BEGIN
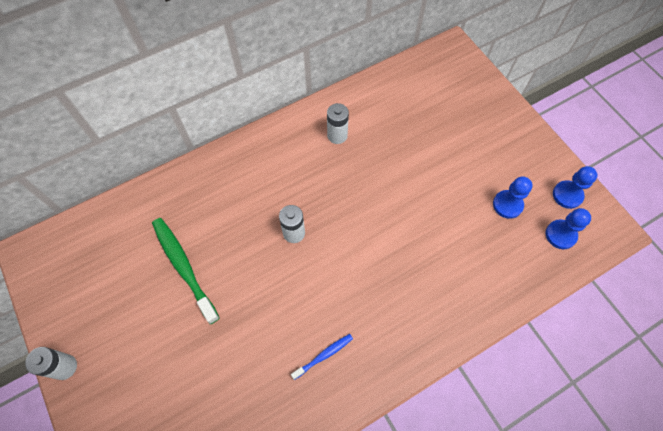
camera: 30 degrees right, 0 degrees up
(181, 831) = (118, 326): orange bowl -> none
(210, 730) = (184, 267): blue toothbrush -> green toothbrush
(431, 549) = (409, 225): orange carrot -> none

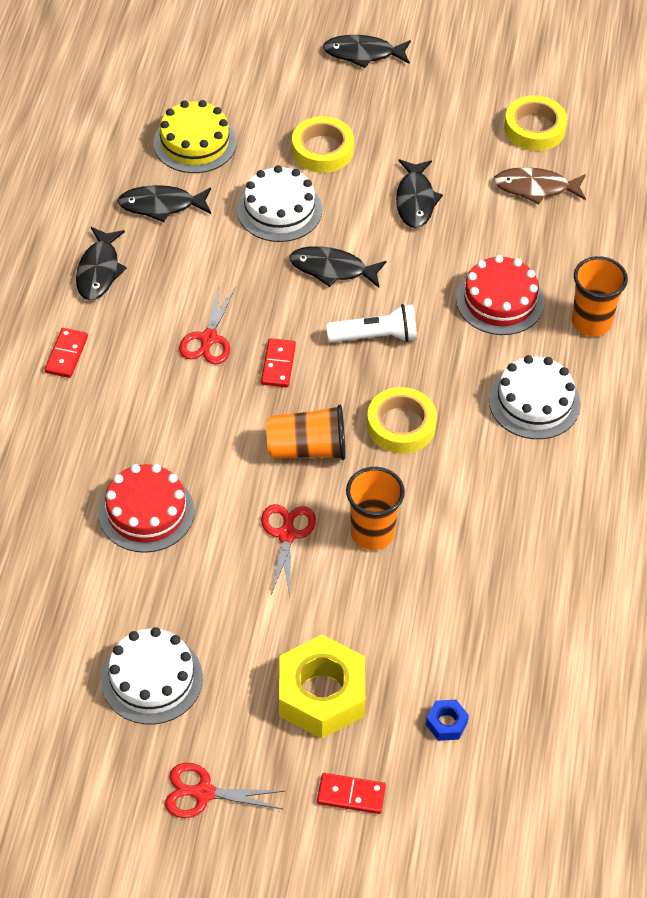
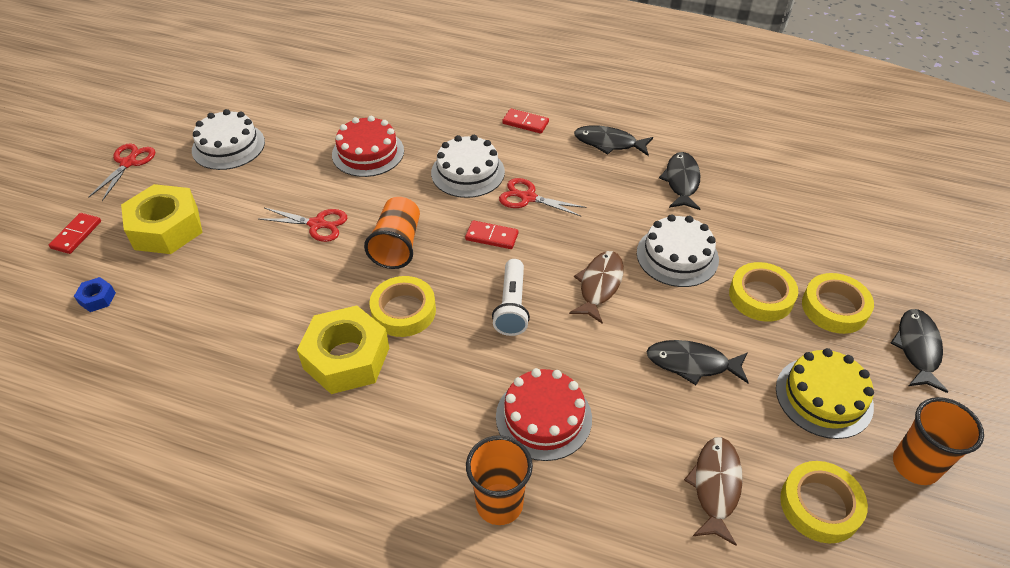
camera: 100 degrees right, 5 degrees down
(195, 143) = (761, 208): yellow cake -> yellow cake (824, 397)
(326, 101) = (834, 308): none -> yellow tape
(332, 269) = (599, 285): black fish -> brown fish
(372, 533) = (296, 276): orange cup -> orange cup (915, 465)
(472, 461) = (346, 358): none -> yellow nut
(534, 402) = (402, 424): white cake -> white cake (468, 172)

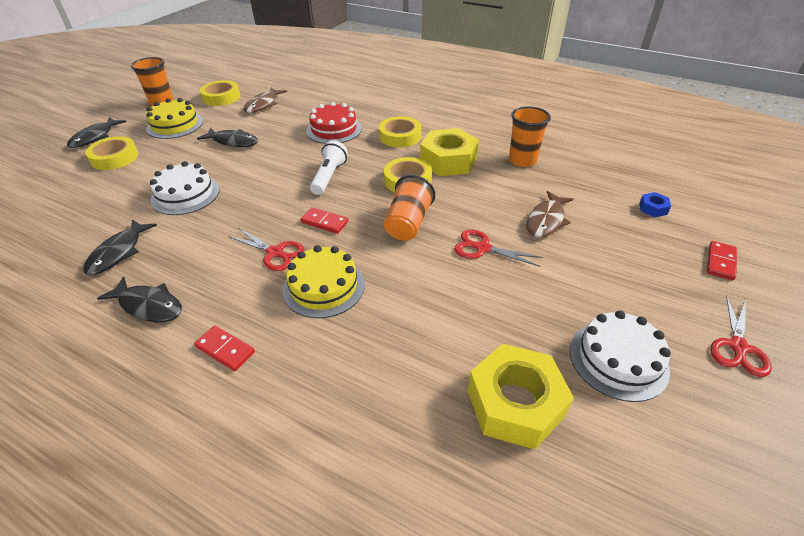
camera: 170 degrees left, 5 degrees down
(166, 228) = (631, 259): yellow nut -> yellow nut (515, 403)
(368, 152) = (433, 326): red cake -> none
(468, 172) = (324, 286): white cake -> yellow cake
(499, 504) = (369, 107): orange cup -> orange cup (522, 160)
(599, 285) = (259, 182): brown fish -> brown fish (546, 220)
(761, 296) = (154, 167): yellow tape -> yellow tape (400, 136)

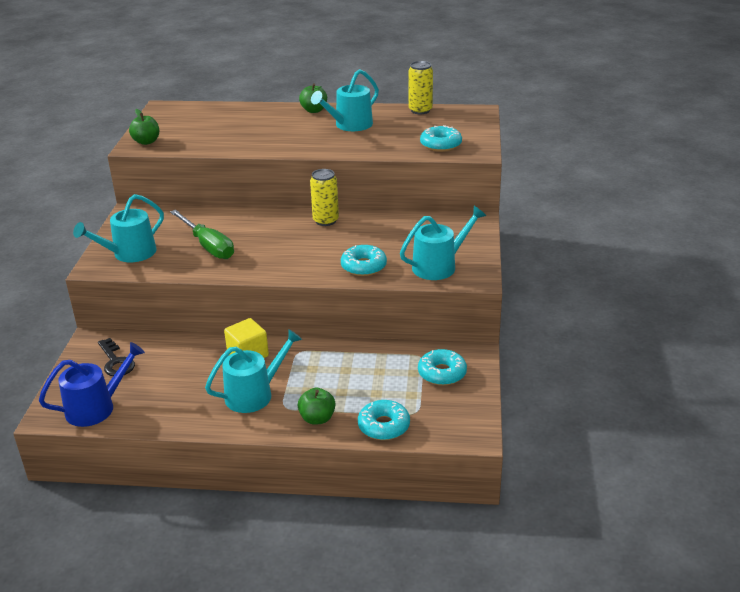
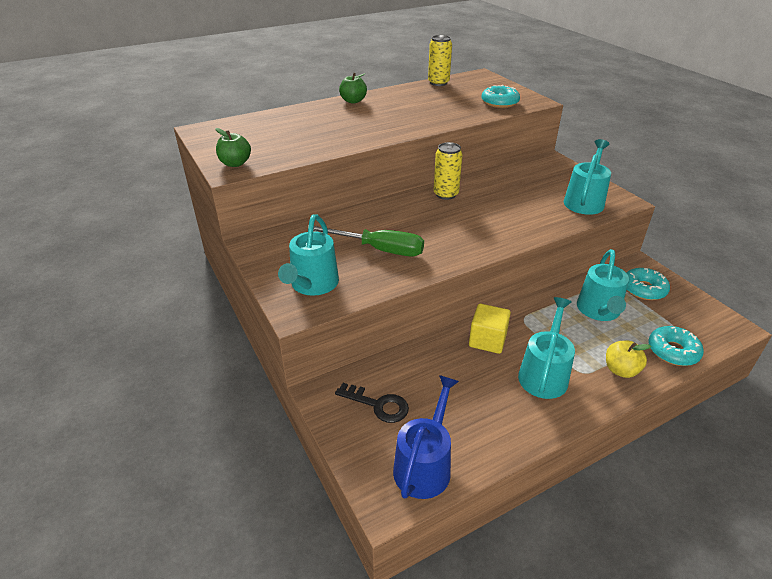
camera: 35 degrees left, 5 degrees up
(317, 418) = (621, 370): green apple -> yellow apple
(350, 125) = (404, 105): turquoise watering can -> turquoise watering can (599, 310)
(363, 266) = (534, 220): turquoise donut -> none

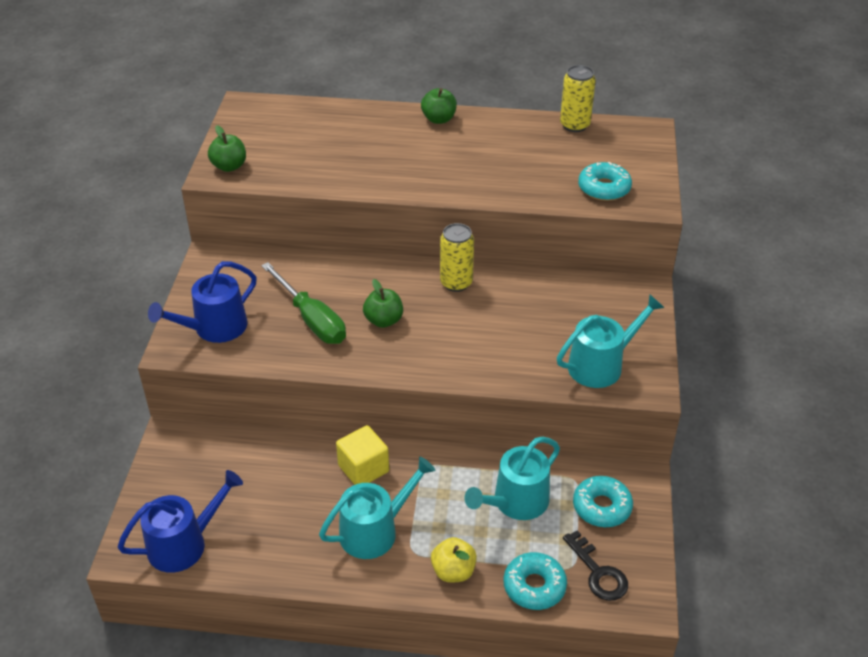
camera: 35 degrees right, 5 degrees up
(312, 284) = (215, 328): turquoise watering can -> blue watering can
(378, 405) = (202, 473): black key -> black key (598, 572)
(429, 230) = (383, 320): none -> green apple

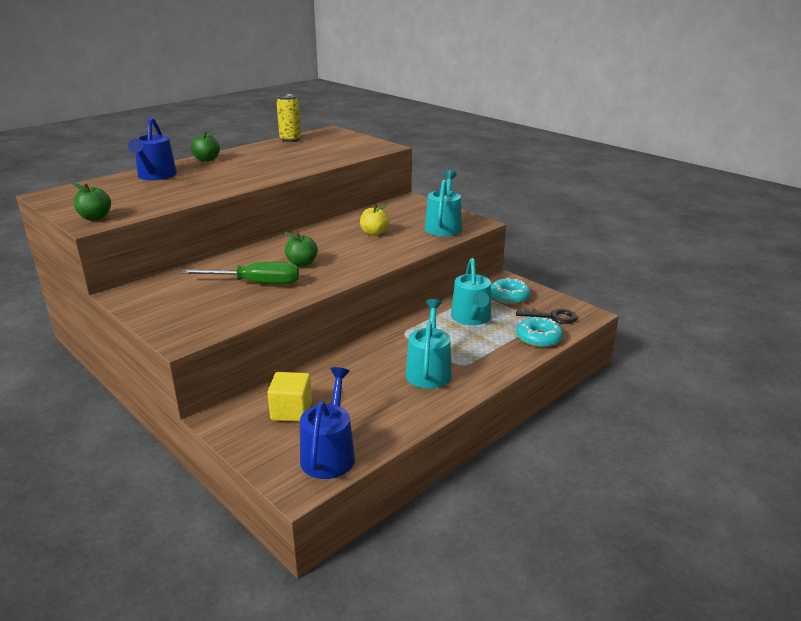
camera: 50 degrees left, 15 degrees down
(215, 328) = (194, 317): blue watering can -> blue watering can (155, 176)
(363, 468) = (373, 354): yellow cube -> yellow cube (291, 411)
(453, 571) = (496, 358): yellow apple -> yellow apple (374, 233)
(456, 283) = (313, 235): yellow can -> none
(604, 188) = (352, 150): turquoise donut -> none

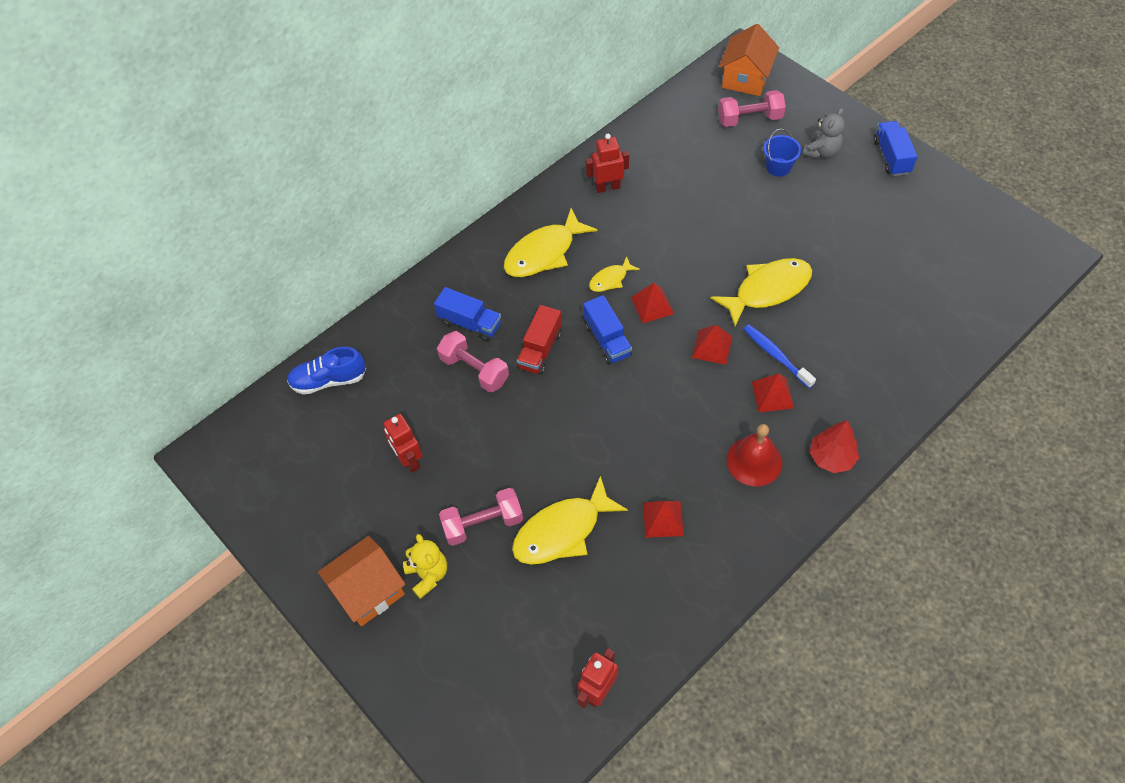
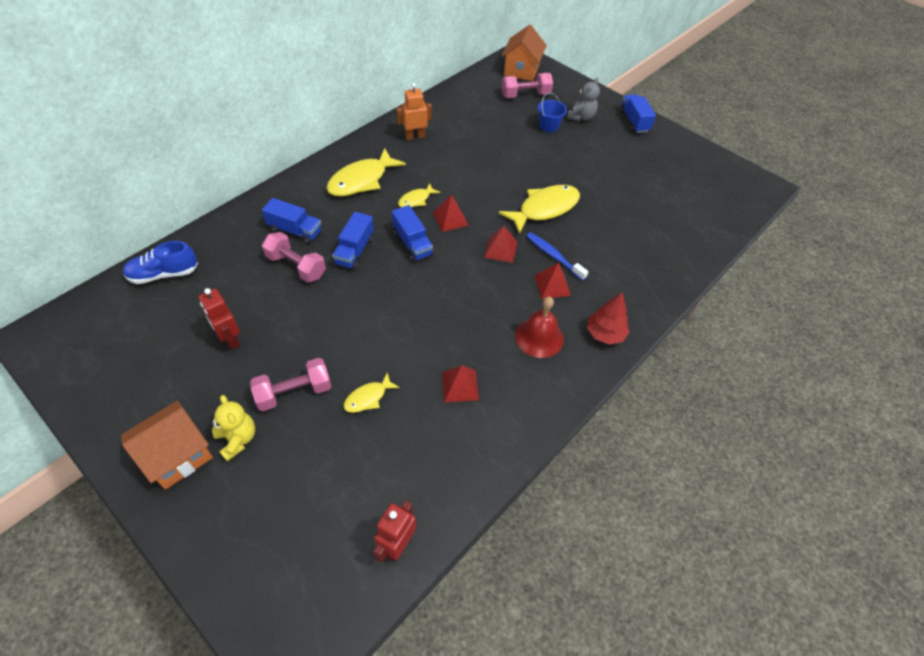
camera: 10 degrees left, 5 degrees down
(540, 350) = (355, 251): red truck -> blue truck
(562, 531) = (368, 397): yellow fish -> yellow fish, size x0.52
(607, 187) = (415, 136): red robot -> orange robot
END
__Task statement__.
Exactly as written, reproduce the lines from the beginning of the material through the line with "camera: 100 degrees right, 5 degrees down", and skip any picture.

__Solution below__.
camera: 30 degrees right, 0 degrees up
(181, 831) = (118, 326): orange bowl -> none
(210, 730) = (184, 267): blue toothbrush -> green toothbrush
(431, 549) = (409, 225): orange carrot -> none

camera: 100 degrees right, 5 degrees down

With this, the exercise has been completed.